**Task instructions**
Return exactly, with nothing added, the lines from the one that contains "none -> grey brick H12:H13 level 2" through the end of the listing below, pictures excluded.

-------- Dataset --------

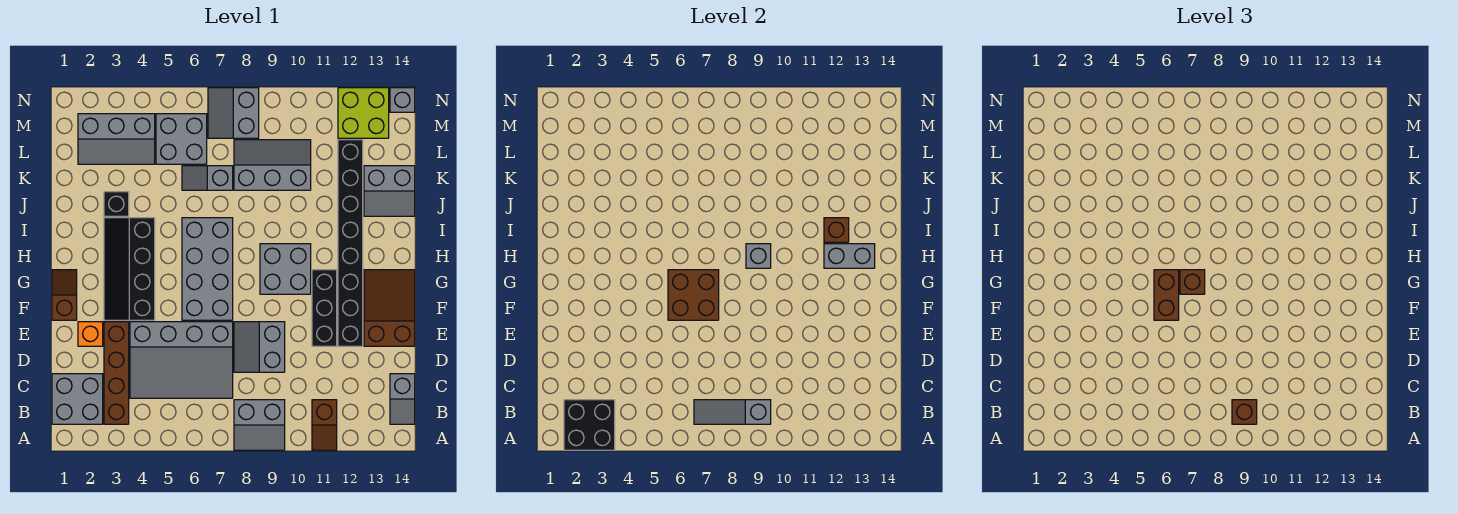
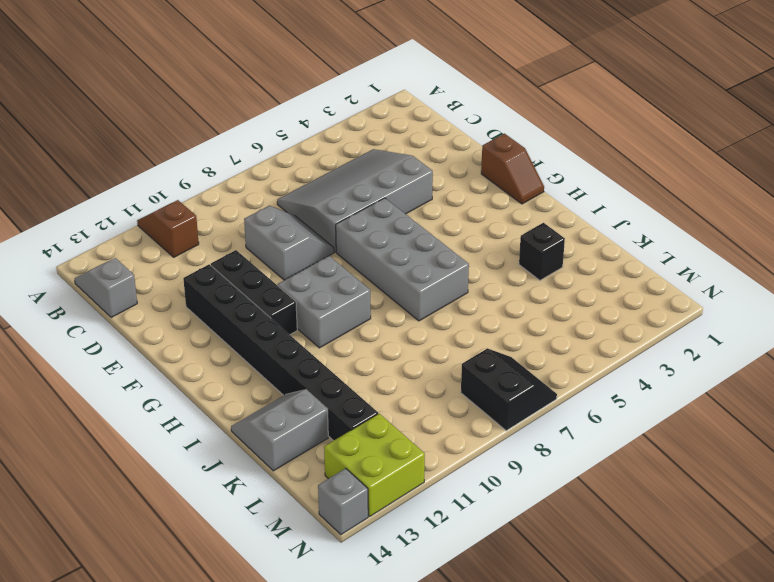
black slope M7:N8 level 1 top 8 -> grey slope M7:N8 level 1 top 8
none -> grey slope A8:B9 level 1 top B
none -> grey brick B1:C2 level 1
none -> brown brick B3:E3 level 1
none -> orange brick E2 level 1

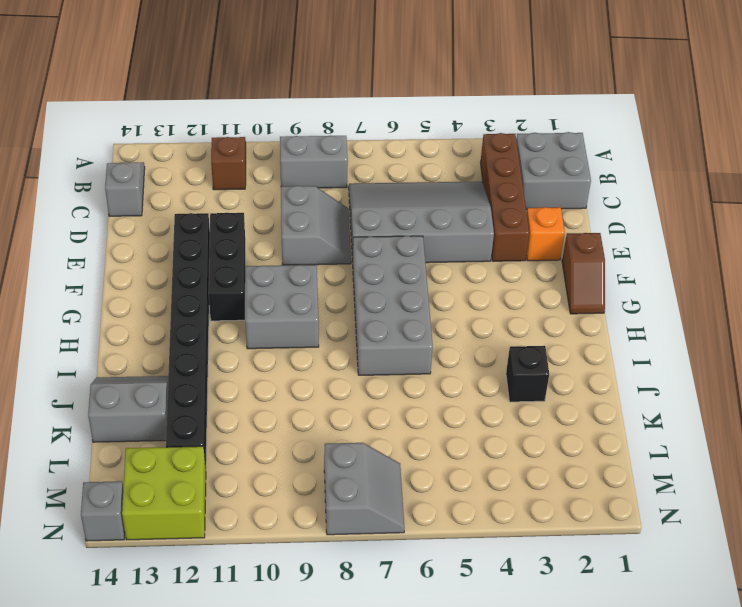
none -> brown slope E13:G14 level 1 top E
none -> black slope F3:I4 level 1 top 4
none -> grey slope K6:K7 level 1 top 7
none -> grey slope K8:L10 level 1 top K

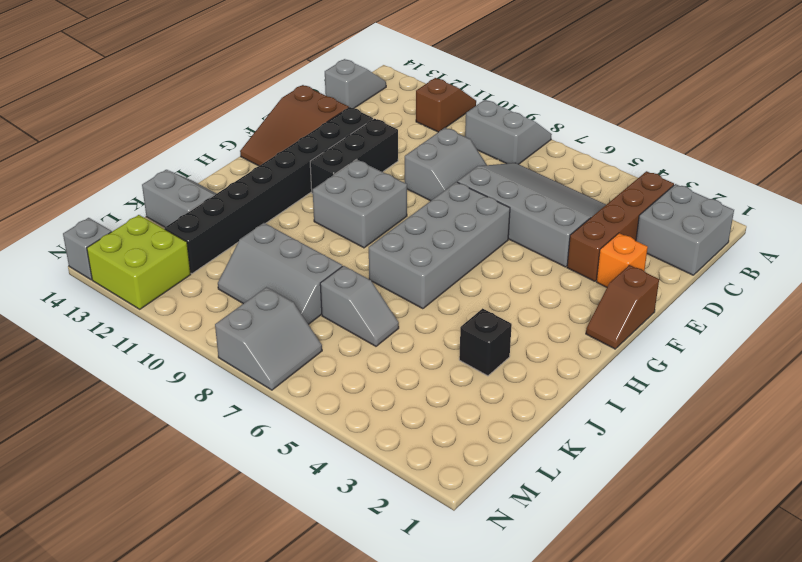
none -> black slope F3:I4 level 1 top 4
none -> grey slope L2:M4 level 1 top M
none -> grey brick L5:M6 level 1
none -> black brick A2:B3 level 2

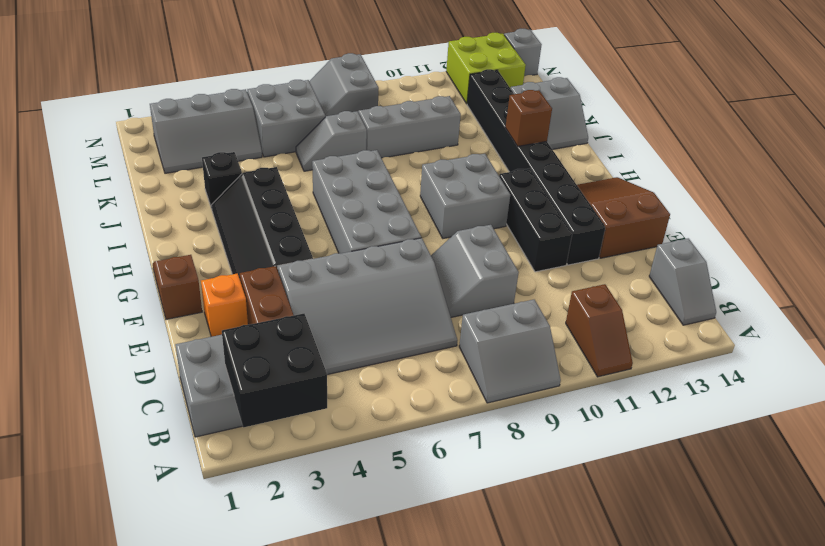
none -> grey slope B7:B9 level 2 top 9
none -> brown brick F6:G7 level 2
none -> grey brick H9 level 2
none -> grey brick H12:H13 level 2

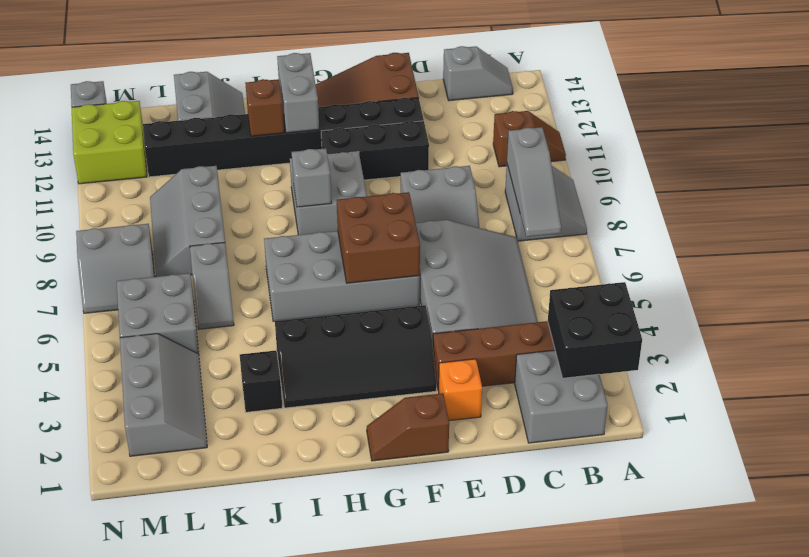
none -> brown brick B9 level 3
none -> brown brick F6:G6 level 3
none -> brown brick G7 level 3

--------

**Answer space**
none -> grey brick H12:H13 level 2

none -> brown brick B9 level 3
none -> brown brick F6:G6 level 3
none -> brown brick G7 level 3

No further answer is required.